*** Opening of Extracted data ***

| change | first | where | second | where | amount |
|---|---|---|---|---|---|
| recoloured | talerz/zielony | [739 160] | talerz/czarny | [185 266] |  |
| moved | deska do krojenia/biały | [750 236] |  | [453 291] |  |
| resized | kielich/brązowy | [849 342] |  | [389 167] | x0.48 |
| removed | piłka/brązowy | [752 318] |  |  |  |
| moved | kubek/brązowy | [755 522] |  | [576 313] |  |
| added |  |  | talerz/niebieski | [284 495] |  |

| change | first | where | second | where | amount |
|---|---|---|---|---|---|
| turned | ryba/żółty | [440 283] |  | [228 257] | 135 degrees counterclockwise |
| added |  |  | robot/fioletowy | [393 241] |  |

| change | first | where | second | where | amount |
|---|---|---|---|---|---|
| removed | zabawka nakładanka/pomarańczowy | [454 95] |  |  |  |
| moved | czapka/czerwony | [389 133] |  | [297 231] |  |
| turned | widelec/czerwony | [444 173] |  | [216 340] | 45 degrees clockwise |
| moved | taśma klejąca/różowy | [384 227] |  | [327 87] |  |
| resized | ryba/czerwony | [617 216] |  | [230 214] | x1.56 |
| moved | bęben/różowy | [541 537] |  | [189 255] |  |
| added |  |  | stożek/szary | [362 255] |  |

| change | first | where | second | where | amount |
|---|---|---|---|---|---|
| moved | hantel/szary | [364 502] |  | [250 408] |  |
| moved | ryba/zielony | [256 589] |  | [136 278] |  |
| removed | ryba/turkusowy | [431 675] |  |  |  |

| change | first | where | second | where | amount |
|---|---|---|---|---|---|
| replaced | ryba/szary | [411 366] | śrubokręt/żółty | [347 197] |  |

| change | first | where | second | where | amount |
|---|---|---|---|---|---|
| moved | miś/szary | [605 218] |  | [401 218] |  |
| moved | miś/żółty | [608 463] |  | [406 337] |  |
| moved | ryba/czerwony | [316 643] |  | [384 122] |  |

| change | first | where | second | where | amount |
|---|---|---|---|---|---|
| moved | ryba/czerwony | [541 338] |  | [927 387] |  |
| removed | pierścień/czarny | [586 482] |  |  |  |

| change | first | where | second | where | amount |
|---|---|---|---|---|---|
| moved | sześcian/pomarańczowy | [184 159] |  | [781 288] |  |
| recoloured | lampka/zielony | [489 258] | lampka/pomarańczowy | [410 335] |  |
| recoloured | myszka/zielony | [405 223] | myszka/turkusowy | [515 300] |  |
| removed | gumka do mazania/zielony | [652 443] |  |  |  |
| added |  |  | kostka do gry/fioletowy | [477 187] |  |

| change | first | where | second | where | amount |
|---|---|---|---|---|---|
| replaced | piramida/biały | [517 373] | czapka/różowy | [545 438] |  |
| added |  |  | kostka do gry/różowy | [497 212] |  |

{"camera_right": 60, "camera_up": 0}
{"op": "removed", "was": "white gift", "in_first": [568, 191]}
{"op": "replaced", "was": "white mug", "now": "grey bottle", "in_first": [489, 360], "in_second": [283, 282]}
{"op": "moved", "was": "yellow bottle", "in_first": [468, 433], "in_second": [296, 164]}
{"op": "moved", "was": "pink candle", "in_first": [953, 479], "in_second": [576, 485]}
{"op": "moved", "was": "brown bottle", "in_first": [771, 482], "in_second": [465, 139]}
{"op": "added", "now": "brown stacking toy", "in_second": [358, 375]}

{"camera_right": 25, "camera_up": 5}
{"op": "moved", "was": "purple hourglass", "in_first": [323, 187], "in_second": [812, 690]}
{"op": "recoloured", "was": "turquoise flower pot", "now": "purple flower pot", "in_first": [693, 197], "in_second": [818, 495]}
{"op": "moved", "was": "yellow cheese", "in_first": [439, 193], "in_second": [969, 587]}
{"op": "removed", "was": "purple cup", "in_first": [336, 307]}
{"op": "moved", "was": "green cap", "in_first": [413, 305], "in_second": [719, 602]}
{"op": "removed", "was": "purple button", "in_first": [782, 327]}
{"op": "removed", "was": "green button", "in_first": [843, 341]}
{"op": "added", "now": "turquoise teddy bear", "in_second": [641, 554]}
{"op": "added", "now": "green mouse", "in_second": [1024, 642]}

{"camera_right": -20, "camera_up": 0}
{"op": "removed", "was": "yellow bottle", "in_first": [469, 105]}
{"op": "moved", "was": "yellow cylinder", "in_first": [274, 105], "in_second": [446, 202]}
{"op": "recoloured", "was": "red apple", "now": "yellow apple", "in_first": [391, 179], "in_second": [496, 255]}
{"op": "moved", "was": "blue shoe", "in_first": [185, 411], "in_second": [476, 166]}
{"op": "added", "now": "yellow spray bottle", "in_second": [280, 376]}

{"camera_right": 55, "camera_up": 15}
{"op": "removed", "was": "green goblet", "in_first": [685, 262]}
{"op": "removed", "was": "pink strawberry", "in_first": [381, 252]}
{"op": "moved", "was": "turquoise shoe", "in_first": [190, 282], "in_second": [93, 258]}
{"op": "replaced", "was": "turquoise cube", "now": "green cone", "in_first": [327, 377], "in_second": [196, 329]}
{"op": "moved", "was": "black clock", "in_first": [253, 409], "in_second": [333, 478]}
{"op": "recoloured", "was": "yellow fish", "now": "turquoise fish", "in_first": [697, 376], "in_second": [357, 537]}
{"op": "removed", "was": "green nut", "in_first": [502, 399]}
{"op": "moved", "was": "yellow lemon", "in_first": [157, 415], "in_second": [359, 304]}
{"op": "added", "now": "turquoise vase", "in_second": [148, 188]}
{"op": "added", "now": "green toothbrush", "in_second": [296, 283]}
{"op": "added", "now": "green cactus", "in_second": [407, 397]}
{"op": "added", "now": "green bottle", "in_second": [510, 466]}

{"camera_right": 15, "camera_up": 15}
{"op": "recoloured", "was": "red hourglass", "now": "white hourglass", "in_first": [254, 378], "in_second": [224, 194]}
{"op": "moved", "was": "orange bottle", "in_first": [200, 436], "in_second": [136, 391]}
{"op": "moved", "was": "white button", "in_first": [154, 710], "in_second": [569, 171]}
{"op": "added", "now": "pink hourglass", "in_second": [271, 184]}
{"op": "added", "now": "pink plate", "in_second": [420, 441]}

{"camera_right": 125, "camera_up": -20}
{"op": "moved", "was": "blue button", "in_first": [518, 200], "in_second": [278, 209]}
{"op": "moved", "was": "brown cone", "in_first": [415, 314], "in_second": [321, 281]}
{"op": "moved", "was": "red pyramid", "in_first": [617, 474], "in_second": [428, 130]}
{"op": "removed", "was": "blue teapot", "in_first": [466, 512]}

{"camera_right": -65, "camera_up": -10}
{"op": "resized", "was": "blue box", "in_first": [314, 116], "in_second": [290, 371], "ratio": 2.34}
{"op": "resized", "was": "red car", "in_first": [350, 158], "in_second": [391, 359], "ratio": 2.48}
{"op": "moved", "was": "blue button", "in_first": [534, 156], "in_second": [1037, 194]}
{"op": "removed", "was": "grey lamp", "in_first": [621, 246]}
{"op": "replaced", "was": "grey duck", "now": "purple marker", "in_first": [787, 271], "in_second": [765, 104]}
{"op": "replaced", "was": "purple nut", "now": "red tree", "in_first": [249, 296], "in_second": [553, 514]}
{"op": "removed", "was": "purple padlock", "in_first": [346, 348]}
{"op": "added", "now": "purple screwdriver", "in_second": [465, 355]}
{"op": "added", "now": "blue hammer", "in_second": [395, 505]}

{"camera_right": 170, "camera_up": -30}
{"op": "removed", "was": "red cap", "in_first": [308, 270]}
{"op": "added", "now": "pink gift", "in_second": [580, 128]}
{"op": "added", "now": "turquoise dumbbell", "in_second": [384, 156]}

*** Close of Extracted data ***

Exercise aim
Leave out every line after the one with "moved | kubek/brązowy". Reproduce the material above exactly from its first line through that line.

Completed exercise
| change | first | where | second | where | amount |
|---|---|---|---|---|---|
| recoloured | talerz/zielony | [739 160] | talerz/czarny | [185 266] |  |
| moved | deska do krojenia/biały | [750 236] |  | [453 291] |  |
| resized | kielich/brązowy | [849 342] |  | [389 167] | x0.48 |
| removed | piłka/brązowy | [752 318] |  |  |  |
| moved | kubek/brązowy | [755 522] |  | [576 313] |  |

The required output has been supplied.